TASK ITEM: Only one number is wanted here: how many lines of the data hold "move".

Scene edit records
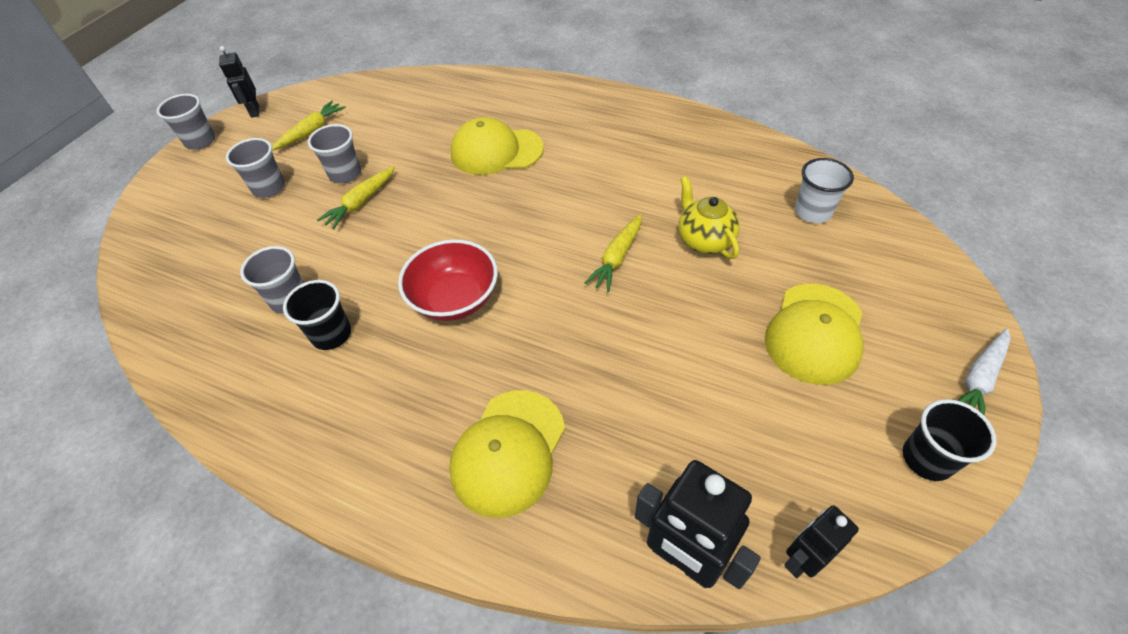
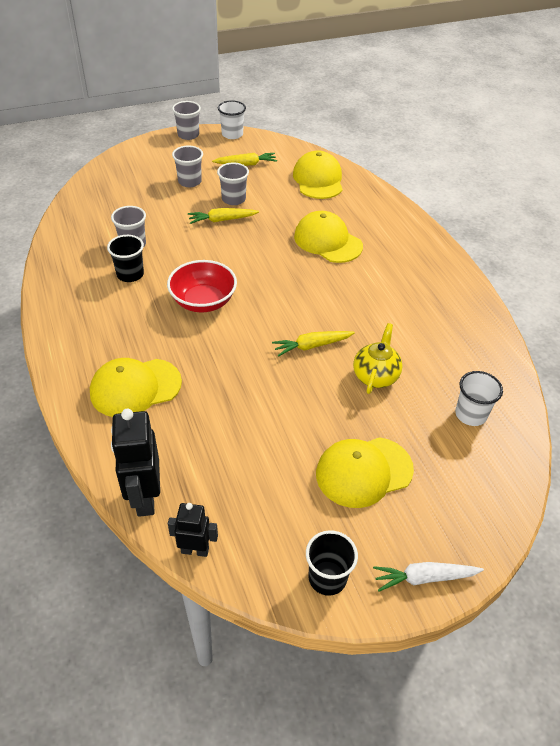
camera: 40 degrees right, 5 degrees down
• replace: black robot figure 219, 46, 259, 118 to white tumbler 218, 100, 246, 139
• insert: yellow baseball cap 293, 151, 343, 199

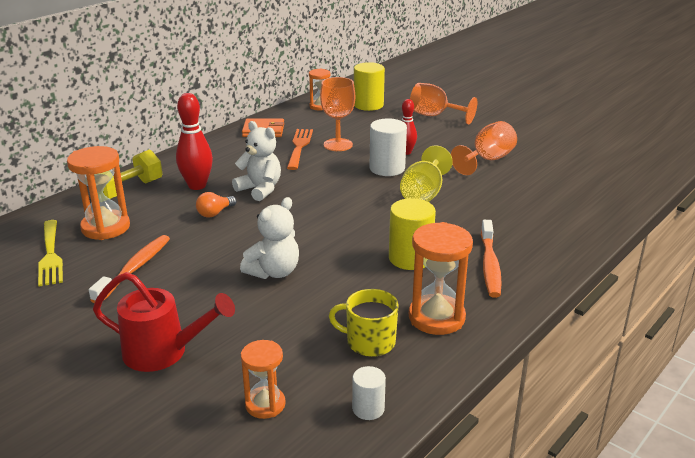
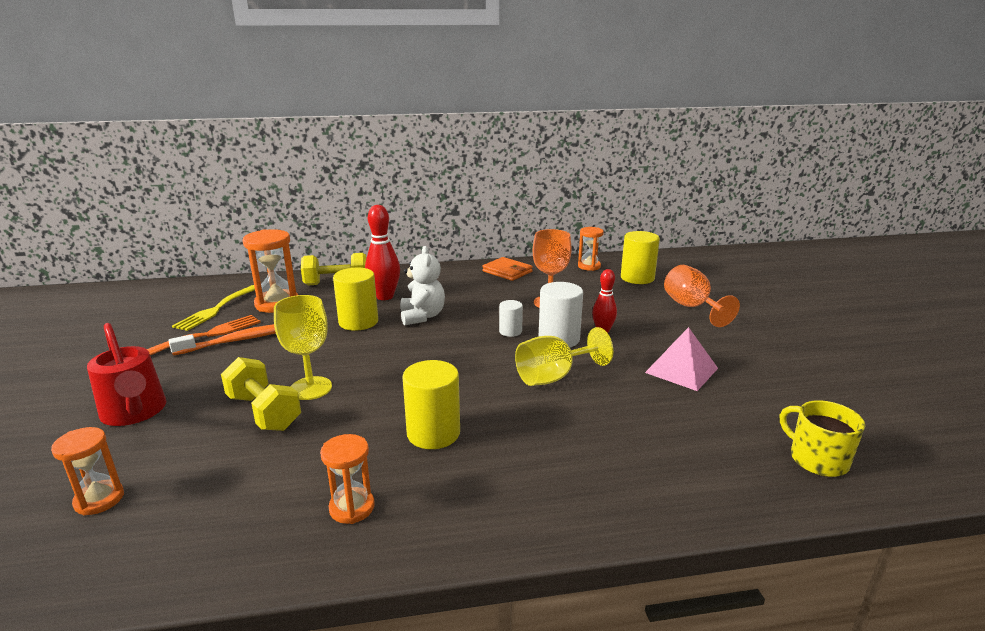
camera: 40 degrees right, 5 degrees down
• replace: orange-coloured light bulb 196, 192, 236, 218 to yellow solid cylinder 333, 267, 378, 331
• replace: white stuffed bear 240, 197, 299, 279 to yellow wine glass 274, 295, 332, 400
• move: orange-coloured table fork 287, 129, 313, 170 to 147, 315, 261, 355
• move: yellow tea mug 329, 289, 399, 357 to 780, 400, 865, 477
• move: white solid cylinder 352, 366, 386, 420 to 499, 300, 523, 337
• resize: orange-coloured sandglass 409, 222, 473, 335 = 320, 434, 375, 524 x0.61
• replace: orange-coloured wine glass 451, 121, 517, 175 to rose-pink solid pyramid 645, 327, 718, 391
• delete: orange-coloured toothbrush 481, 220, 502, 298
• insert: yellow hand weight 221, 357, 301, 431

THE ANSWER: 3